**ENTRIES SUPPLIED:**
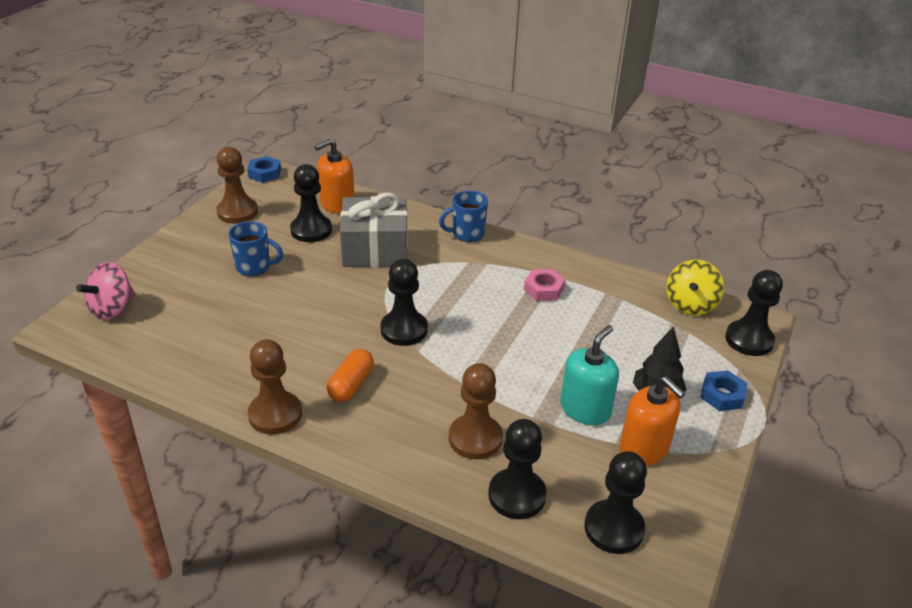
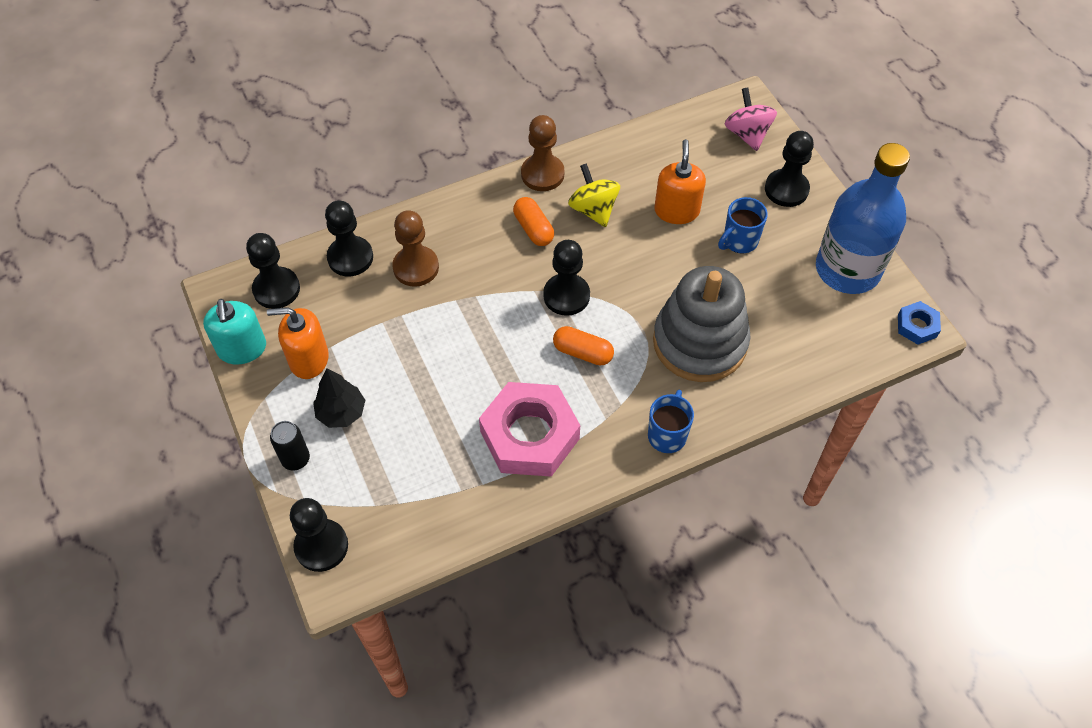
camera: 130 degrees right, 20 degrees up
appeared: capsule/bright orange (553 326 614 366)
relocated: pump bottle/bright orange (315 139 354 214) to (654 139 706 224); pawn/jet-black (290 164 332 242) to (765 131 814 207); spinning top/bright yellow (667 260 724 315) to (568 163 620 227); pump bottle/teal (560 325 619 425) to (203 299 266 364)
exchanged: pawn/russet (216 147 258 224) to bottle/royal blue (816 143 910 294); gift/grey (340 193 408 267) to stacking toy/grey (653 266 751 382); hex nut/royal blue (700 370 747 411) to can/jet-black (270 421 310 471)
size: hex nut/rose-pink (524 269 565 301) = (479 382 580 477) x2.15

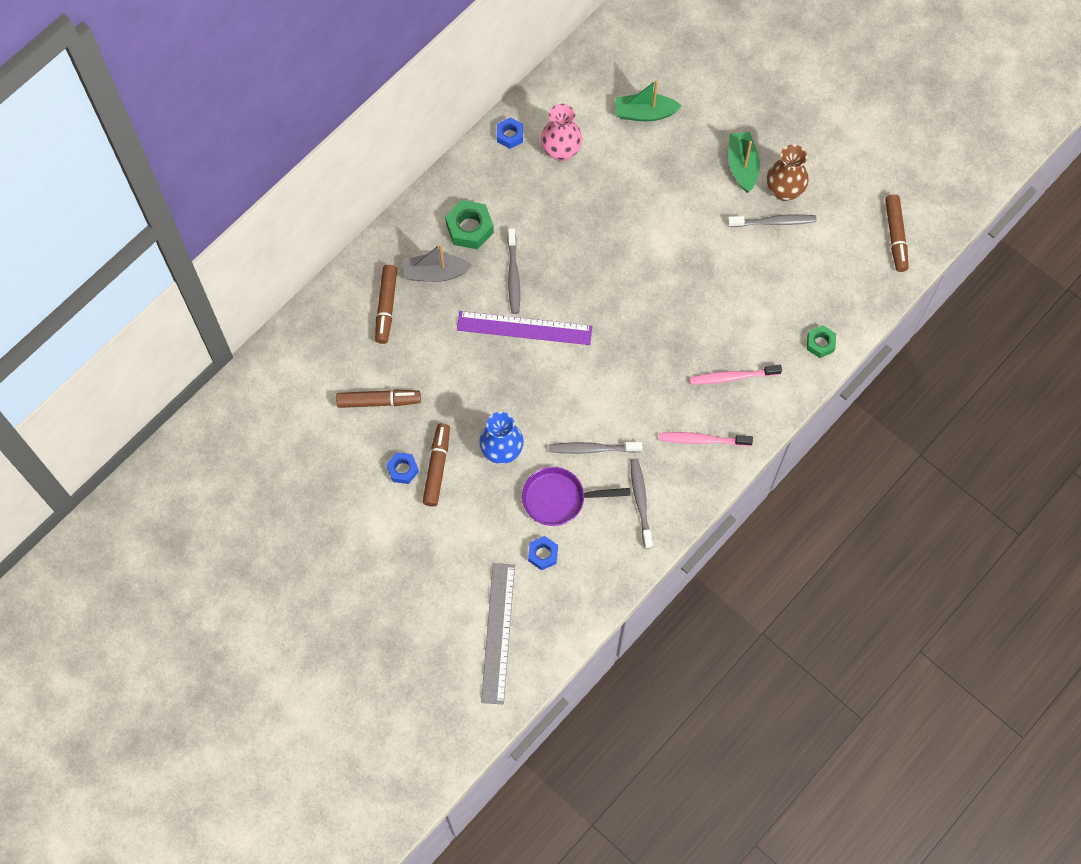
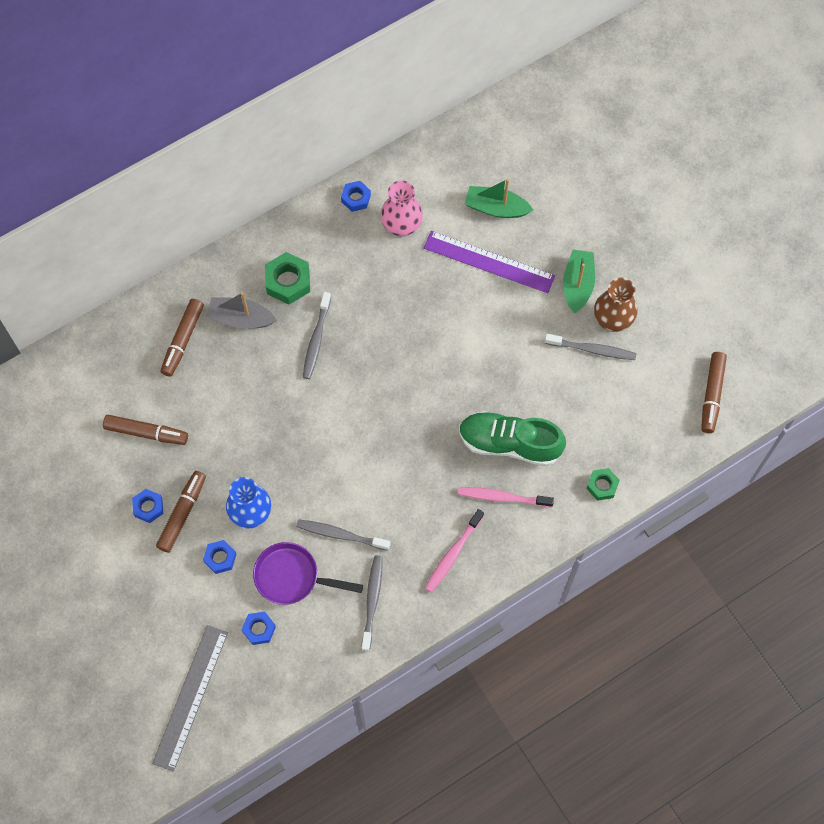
camera: 15 degrees right, 0 degrees up
appeared: lace-up shoe/green (459 411 566 466); hex nut/royal blue (203 540 237 574)
relocated: ruler/violet (457 311 592 345) to (424 231 555 293)
spun: toothbrush/rose-pink (659 432 753 446) = (425 509 484 593) 75 degrees counterclockwise

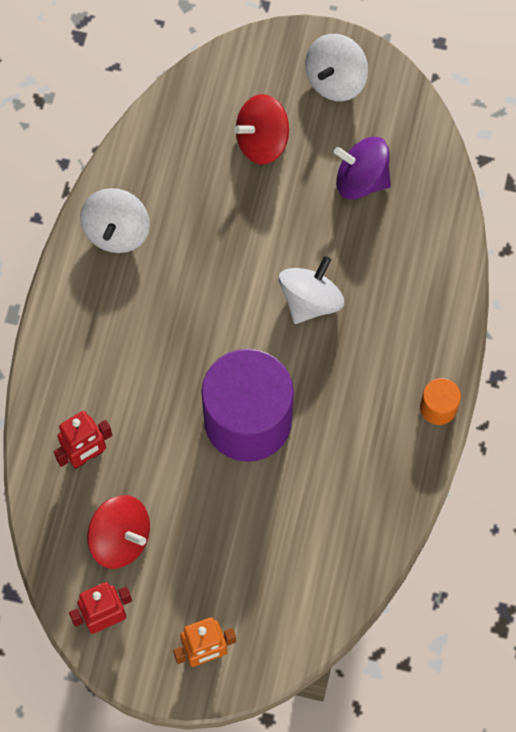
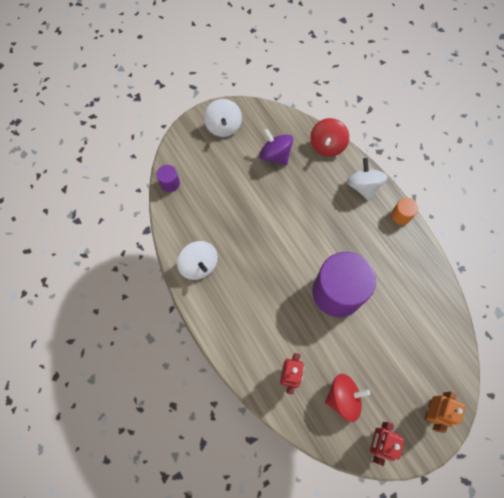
camera: 45 degrees left, 0 degrees up
appeared: solid cylinder/violet (156 165 180 192)
relocated: spinning top/scarlet (234 94 289 165) to (310 118 349 157); spinning top/pure white (279 256 344 324) to (347 158 388 201)
spun: spinning top/violet (334 137 391 200) = (259 129 293 165) 75 degrees clockwise

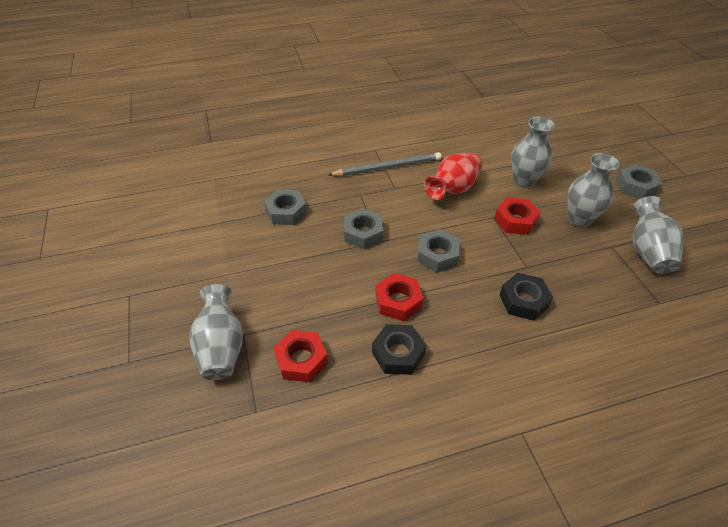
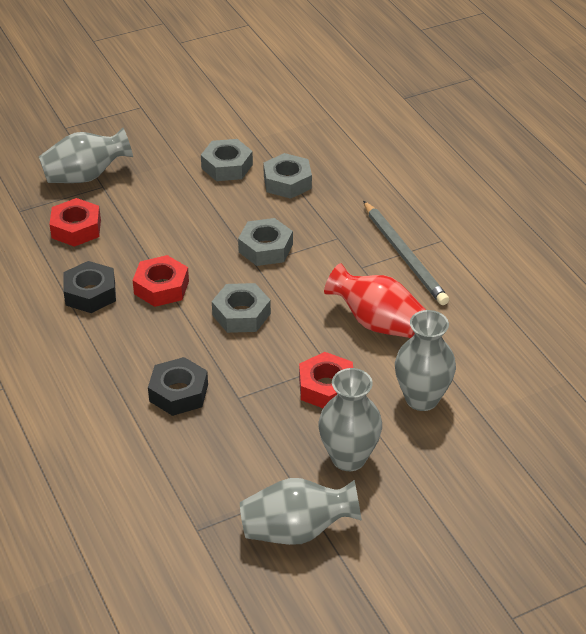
camera: 80 degrees right, 5 degrees down
relocated: hex nut/grey (616 164 663 199) to (201 139 253 181)

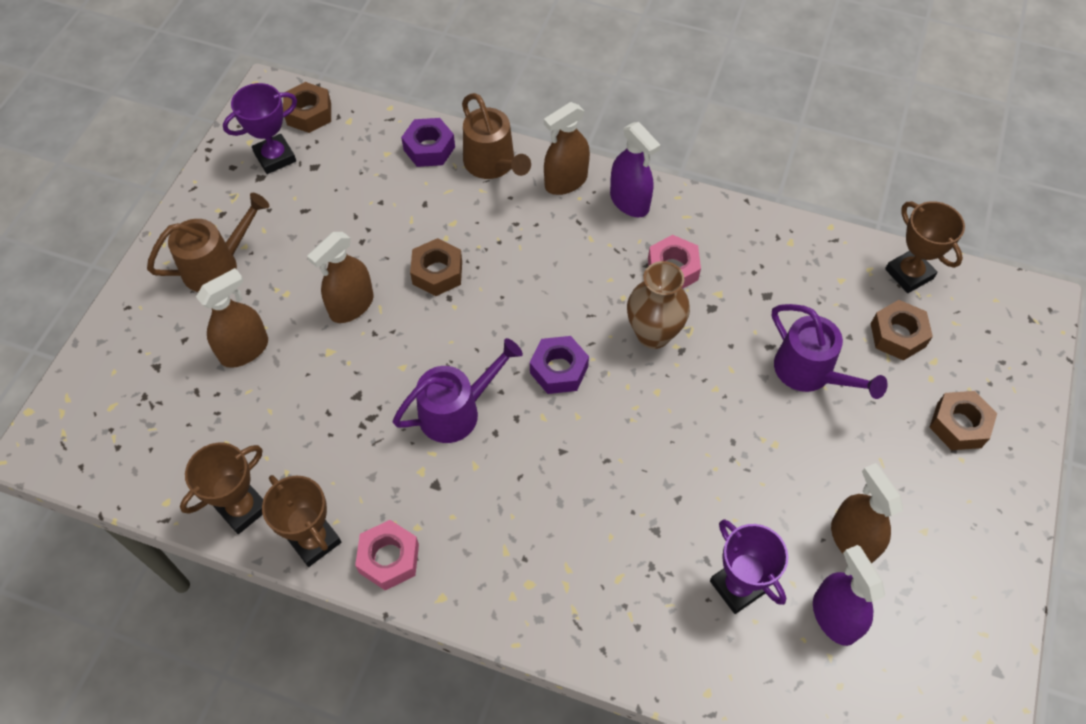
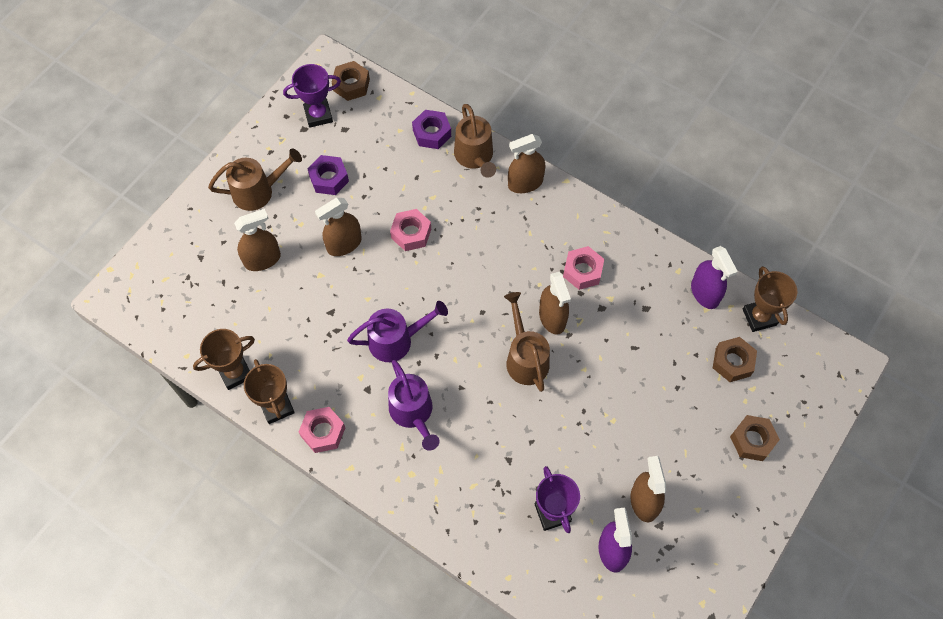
camera: 15 degrees right, 5 degrees up
appeared: sprinkling can/russet (504 292 550 392)
relocated: spray cleaner/violet (610 122 661 217) to (691 246 738 309); sprinkling can/violet (772 304 888 399) to (388 360 440 451); hex nut/violet (530 336 589 394) to (307 155 349 195)
exchanged: flower vase/russet (627 261 690 349) to spray cleaner/russet (539 272 571 335)
colour: hex nut/russet (410 238 462 296) to hex nut/rose-pink (390 209 431 251)

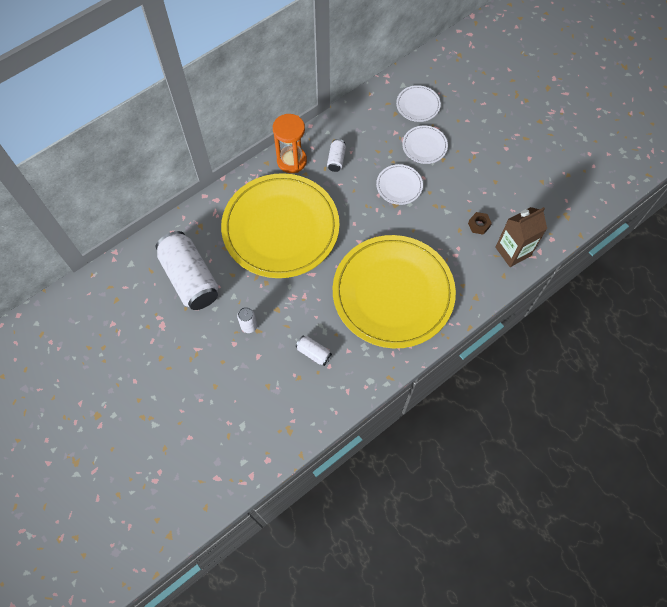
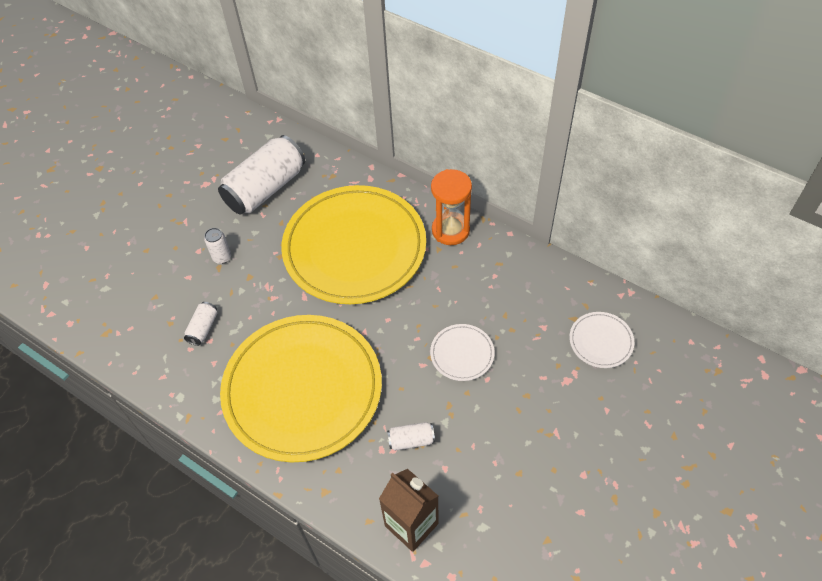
camera: 75 degrees right, 10 degrees down
missing: dinner plate/pure white (402 125 448 164); hex nut/russet (468 212 492 235)
relocated: can/pure white (327 139 346 172) to (387 422 435 451)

**TASK ITEM:**
All lines in the data above from the one with "appeared: capsule/bright orange" through the one with "exchanged: pawn/russet (216" must be repeated exactly, and no others.

**ANSWER SECTION:**
appeared: capsule/bright orange (553 326 614 366)
relocated: pump bottle/bright orange (315 139 354 214) to (654 139 706 224); pawn/jet-black (290 164 332 242) to (765 131 814 207); spinning top/bright yellow (667 260 724 315) to (568 163 620 227); pump bottle/teal (560 325 619 425) to (203 299 266 364)
exchanged: pawn/russet (216 147 258 224) to bottle/royal blue (816 143 910 294); gift/grey (340 193 408 267) to stacking toy/grey (653 266 751 382); hex nut/royal blue (700 370 747 411) to can/jet-black (270 421 310 471)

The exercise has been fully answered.